** begin INFORMATION SUPPLIED **
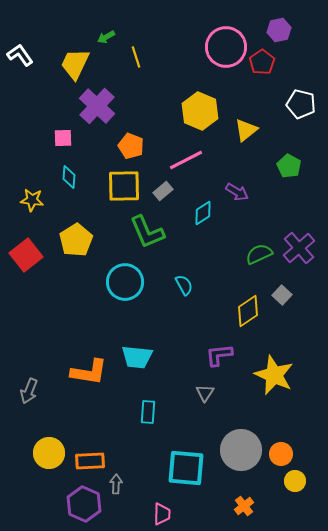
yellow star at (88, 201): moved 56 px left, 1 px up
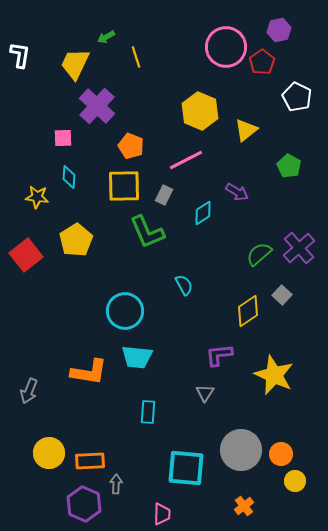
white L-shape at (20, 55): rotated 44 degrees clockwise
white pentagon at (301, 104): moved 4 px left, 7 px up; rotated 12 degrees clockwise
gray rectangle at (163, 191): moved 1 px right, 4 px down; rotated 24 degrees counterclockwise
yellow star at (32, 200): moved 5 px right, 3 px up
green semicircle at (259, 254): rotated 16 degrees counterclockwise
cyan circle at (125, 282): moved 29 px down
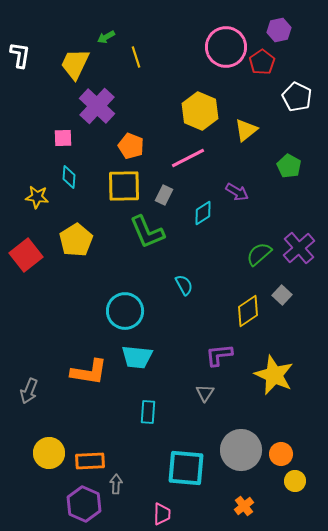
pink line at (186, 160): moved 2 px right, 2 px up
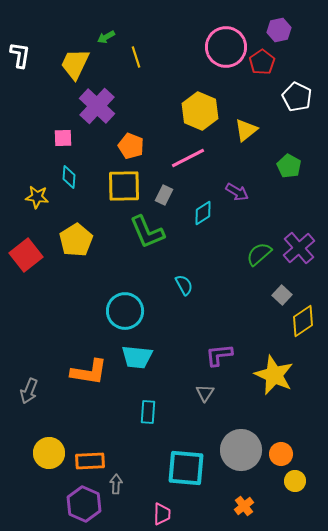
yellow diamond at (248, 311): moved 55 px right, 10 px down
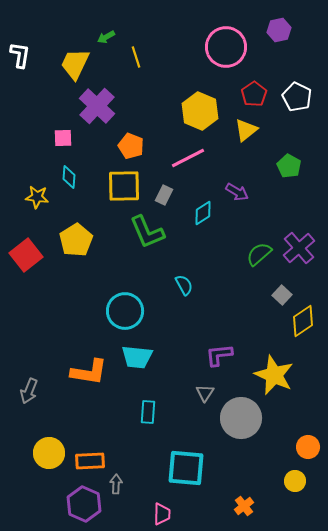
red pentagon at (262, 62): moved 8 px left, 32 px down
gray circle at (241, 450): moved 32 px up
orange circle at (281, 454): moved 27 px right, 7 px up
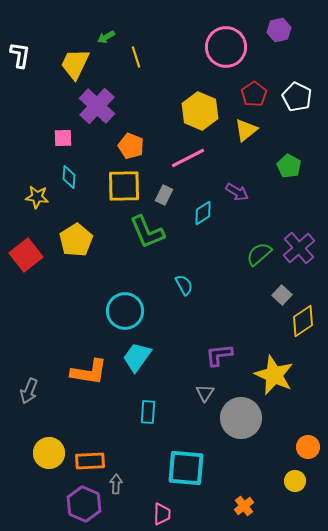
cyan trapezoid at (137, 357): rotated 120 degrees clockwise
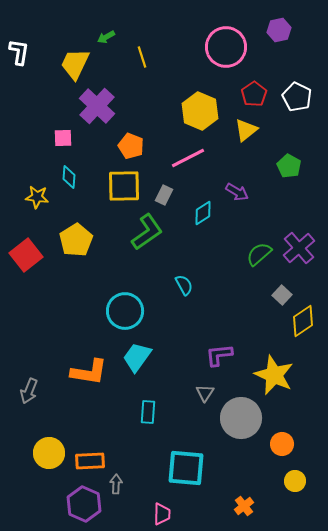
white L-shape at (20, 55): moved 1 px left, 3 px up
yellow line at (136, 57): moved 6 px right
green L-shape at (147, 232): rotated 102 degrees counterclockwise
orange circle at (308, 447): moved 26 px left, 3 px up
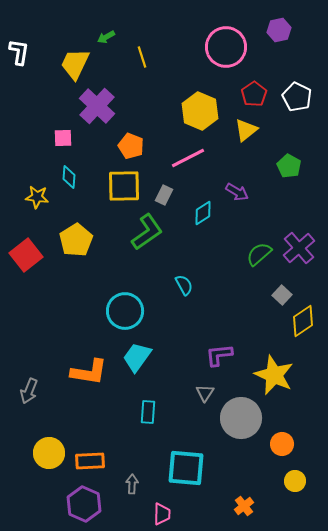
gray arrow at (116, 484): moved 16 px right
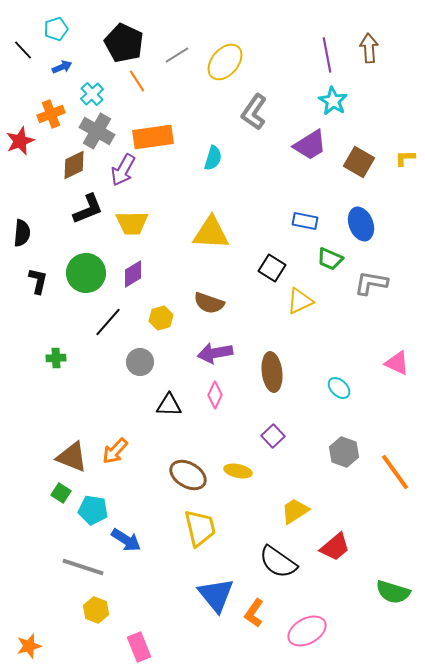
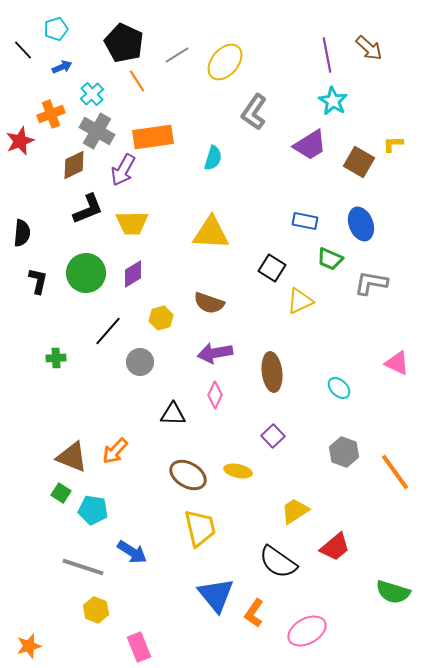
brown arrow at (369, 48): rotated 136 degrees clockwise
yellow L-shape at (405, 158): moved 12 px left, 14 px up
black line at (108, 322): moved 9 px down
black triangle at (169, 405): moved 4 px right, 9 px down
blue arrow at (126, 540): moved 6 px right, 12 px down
** end INFORMATION SUPPLIED **
## TASK:
Return every line of the listing above that contains the string "gray", matching case exactly.

## WRITTEN RESPONSE:
gray rectangle at (163, 191): moved 1 px right, 4 px down; rotated 24 degrees counterclockwise
gray circle at (241, 450): moved 32 px up
gray arrow at (116, 484): moved 16 px right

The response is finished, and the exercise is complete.